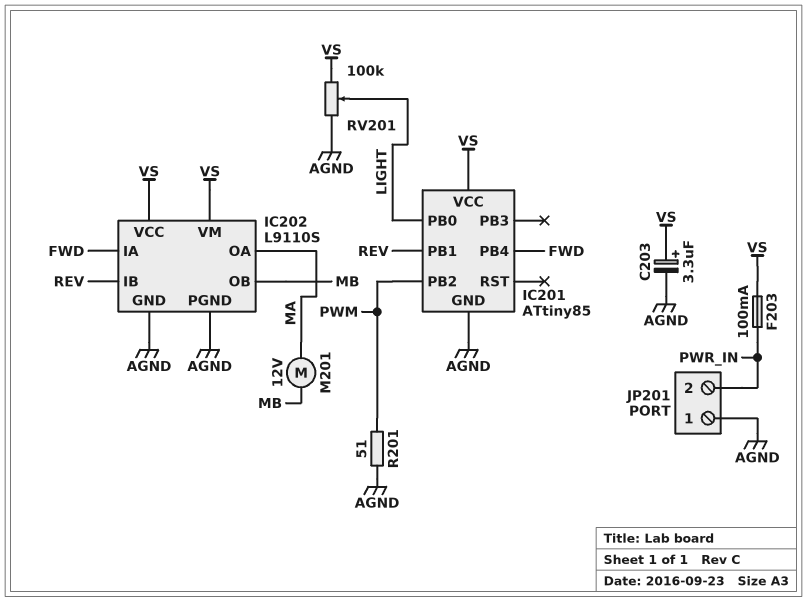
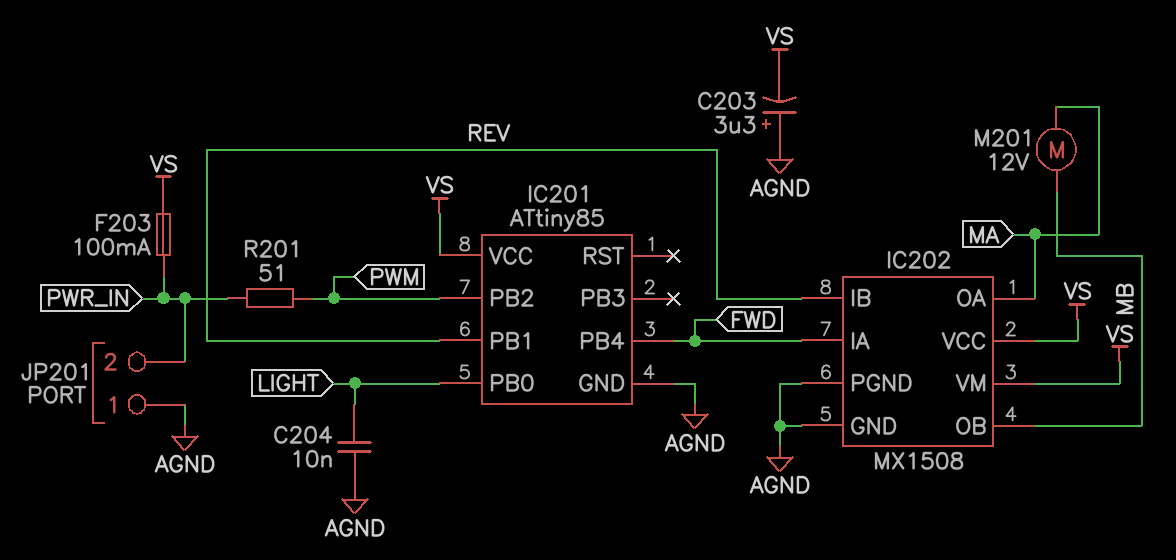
C203: 3.3uF (plus VS, minus AGND) -> 3.3uF (plus AGND, minus VS)
C204: none -> 10nF (AGND, LIGHT)
IC202: L9110S -> MX1508
R201: 51 (AGND, PWM) -> 51 (PWM, PWR_IN)
RV201: 100k (AGND, VS, wiper LIGHT) -> none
=======
Task statement
When you repeat the lines above, keep them exact and leave out each image they contain.

Answer to this problem
C203: 3.3uF (plus VS, minus AGND) -> 3.3uF (plus AGND, minus VS)
C204: none -> 10nF (AGND, LIGHT)
IC202: L9110S -> MX1508
R201: 51 (AGND, PWM) -> 51 (PWM, PWR_IN)
RV201: 100k (AGND, VS, wiper LIGHT) -> none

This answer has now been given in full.